• _Goal_:
Pick out every line in the items below that contains the string "kern", and copy each of those lines.

──────── Dataset

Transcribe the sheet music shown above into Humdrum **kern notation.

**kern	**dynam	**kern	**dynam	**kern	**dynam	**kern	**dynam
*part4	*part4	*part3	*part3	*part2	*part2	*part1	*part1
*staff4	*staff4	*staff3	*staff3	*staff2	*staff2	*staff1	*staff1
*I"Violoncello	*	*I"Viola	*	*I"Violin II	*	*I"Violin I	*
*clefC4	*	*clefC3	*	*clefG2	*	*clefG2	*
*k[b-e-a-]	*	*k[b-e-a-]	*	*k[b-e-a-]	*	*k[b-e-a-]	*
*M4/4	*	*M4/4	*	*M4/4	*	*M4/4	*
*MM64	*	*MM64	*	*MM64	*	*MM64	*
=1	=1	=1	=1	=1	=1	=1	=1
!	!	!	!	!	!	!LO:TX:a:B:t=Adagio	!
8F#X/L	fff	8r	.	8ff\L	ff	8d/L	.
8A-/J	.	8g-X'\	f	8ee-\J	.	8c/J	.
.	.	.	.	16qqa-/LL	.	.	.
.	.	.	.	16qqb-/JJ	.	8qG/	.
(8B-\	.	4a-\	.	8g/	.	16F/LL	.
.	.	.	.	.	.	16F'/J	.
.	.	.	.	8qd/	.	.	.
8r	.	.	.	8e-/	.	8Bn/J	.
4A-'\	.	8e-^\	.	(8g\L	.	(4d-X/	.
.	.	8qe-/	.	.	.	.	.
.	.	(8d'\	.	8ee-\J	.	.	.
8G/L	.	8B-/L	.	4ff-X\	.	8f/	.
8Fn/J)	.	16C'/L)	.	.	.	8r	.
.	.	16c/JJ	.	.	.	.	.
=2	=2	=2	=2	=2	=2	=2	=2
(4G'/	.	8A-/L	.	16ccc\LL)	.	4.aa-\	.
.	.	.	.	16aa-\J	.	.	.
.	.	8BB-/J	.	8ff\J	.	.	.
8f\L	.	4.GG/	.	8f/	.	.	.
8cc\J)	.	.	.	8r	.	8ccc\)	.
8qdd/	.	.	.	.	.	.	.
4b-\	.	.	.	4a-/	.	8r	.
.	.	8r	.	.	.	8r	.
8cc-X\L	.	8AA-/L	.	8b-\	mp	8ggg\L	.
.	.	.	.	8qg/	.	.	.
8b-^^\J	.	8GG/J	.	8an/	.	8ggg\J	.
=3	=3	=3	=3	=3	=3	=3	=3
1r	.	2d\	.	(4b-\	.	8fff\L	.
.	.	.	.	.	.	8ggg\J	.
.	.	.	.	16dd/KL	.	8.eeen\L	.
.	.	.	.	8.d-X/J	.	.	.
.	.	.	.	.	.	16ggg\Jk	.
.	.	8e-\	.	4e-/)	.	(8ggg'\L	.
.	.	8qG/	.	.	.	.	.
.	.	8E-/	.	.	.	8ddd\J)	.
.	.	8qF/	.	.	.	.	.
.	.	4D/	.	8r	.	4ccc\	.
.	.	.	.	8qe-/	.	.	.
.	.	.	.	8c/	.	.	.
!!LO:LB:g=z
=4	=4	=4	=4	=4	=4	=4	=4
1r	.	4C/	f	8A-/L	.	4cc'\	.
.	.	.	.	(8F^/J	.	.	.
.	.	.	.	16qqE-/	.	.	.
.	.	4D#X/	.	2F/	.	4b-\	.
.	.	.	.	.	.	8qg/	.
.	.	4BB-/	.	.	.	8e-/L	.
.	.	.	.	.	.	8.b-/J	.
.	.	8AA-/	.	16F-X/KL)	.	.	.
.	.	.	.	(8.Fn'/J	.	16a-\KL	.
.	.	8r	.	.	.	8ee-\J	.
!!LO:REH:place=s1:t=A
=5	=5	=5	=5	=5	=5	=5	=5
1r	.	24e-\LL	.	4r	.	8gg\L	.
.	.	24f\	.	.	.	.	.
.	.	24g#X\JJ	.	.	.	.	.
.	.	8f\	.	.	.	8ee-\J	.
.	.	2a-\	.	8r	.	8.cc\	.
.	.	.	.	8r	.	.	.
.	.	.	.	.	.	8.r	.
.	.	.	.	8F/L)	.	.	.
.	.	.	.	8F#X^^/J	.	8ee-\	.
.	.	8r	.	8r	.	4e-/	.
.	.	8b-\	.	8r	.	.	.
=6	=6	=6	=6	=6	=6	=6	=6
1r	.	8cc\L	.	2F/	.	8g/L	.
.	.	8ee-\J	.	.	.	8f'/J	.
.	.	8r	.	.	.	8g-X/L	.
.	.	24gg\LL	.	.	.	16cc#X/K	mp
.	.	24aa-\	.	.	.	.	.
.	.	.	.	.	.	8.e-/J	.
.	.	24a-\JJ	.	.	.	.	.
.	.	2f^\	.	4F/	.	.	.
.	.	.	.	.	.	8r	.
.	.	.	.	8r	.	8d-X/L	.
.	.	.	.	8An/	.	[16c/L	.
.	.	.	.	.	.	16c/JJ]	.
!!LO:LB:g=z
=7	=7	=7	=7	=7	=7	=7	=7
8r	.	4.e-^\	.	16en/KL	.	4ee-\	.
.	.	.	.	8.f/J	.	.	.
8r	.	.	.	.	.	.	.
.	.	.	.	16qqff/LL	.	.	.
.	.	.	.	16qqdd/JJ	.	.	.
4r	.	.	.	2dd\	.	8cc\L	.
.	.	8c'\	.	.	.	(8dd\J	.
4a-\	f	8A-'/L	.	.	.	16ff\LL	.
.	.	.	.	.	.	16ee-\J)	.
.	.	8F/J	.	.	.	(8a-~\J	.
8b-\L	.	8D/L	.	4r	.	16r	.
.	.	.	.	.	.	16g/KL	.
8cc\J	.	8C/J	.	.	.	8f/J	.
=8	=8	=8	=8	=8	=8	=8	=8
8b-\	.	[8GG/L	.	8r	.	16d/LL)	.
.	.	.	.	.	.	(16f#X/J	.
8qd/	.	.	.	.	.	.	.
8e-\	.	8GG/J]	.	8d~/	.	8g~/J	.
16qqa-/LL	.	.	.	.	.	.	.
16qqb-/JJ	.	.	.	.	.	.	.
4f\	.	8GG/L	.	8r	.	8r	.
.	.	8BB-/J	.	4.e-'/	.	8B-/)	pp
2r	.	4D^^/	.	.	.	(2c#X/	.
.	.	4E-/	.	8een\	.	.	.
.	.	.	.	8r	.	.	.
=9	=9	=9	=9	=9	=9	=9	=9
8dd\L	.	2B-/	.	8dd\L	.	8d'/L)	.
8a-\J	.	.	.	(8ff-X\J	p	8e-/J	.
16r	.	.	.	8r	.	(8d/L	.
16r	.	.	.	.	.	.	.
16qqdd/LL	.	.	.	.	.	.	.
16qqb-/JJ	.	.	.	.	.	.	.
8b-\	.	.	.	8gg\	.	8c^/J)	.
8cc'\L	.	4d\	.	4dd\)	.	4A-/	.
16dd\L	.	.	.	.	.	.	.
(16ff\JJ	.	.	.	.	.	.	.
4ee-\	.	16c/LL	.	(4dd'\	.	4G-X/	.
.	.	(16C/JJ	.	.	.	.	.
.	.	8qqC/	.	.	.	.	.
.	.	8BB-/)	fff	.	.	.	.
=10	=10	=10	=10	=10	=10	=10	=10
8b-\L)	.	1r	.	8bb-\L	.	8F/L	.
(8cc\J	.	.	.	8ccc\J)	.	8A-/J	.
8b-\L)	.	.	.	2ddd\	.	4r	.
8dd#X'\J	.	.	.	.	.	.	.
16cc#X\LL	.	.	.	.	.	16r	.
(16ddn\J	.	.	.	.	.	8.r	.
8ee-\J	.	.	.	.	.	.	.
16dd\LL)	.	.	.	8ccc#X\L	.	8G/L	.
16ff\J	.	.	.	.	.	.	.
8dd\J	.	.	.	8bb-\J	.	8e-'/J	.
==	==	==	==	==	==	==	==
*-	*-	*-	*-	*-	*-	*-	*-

────────────────

• _Correct output_:
Transcribe the sheet music shown above into Humdrum **kern notation.
**kern	**dynam	**kern	**dynam	**kern	**dynam	**kern	**dynam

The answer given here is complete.